:: Records shown ::

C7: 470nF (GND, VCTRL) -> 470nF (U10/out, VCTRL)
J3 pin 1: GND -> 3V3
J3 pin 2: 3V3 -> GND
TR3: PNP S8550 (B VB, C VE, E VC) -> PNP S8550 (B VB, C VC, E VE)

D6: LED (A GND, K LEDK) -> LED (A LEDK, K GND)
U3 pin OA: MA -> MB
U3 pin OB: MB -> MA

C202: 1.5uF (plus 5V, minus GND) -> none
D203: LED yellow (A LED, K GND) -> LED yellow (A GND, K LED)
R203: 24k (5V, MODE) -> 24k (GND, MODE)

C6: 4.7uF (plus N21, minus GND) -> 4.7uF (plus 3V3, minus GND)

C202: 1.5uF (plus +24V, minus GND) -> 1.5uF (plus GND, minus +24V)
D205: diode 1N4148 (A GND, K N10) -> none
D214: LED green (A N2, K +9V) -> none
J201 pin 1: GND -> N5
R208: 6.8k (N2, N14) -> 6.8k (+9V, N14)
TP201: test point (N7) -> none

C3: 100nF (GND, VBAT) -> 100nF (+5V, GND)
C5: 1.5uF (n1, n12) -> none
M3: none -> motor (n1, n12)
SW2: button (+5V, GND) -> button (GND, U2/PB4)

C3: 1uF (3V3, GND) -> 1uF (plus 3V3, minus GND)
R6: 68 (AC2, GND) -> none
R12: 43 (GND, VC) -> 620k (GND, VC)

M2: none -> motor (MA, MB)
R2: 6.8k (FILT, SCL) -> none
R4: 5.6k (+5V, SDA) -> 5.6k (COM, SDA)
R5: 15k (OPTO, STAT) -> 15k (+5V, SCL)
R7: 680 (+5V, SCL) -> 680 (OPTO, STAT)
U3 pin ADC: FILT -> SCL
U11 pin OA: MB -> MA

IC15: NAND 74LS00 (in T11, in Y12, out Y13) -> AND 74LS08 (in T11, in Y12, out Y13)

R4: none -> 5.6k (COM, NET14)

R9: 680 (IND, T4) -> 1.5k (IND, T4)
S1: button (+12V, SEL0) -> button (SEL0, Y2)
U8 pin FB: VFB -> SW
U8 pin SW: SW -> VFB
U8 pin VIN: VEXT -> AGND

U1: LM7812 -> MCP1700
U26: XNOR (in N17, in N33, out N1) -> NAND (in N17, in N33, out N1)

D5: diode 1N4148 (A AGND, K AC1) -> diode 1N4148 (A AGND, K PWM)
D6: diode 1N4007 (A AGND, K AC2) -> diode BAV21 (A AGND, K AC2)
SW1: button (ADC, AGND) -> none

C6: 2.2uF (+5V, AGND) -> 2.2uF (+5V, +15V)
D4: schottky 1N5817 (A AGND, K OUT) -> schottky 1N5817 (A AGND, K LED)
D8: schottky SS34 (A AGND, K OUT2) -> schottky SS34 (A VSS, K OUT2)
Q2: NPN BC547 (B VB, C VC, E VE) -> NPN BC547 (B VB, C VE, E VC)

:::

- Exercise instructions -
Retype, exactly and only, the lines running from the one with "M3: none -> motor (n1, n12)" through the final line of the listing above.

- Solution to this problem -
M3: none -> motor (n1, n12)
SW2: button (+5V, GND) -> button (GND, U2/PB4)

C3: 1uF (3V3, GND) -> 1uF (plus 3V3, minus GND)
R6: 68 (AC2, GND) -> none
R12: 43 (GND, VC) -> 620k (GND, VC)

M2: none -> motor (MA, MB)
R2: 6.8k (FILT, SCL) -> none
R4: 5.6k (+5V, SDA) -> 5.6k (COM, SDA)
R5: 15k (OPTO, STAT) -> 15k (+5V, SCL)
R7: 680 (+5V, SCL) -> 680 (OPTO, STAT)
U3 pin ADC: FILT -> SCL
U11 pin OA: MB -> MA

IC15: NAND 74LS00 (in T11, in Y12, out Y13) -> AND 74LS08 (in T11, in Y12, out Y13)

R4: none -> 5.6k (COM, NET14)

R9: 680 (IND, T4) -> 1.5k (IND, T4)
S1: button (+12V, SEL0) -> button (SEL0, Y2)
U8 pin FB: VFB -> SW
U8 pin SW: SW -> VFB
U8 pin VIN: VEXT -> AGND

U1: LM7812 -> MCP1700
U26: XNOR (in N17, in N33, out N1) -> NAND (in N17, in N33, out N1)

D5: diode 1N4148 (A AGND, K AC1) -> diode 1N4148 (A AGND, K PWM)
D6: diode 1N4007 (A AGND, K AC2) -> diode BAV21 (A AGND, K AC2)
SW1: button (ADC, AGND) -> none

C6: 2.2uF (+5V, AGND) -> 2.2uF (+5V, +15V)
D4: schottky 1N5817 (A AGND, K OUT) -> schottky 1N5817 (A AGND, K LED)
D8: schottky SS34 (A AGND, K OUT2) -> schottky SS34 (A VSS, K OUT2)
Q2: NPN BC547 (B VB, C VC, E VE) -> NPN BC547 (B VB, C VE, E VC)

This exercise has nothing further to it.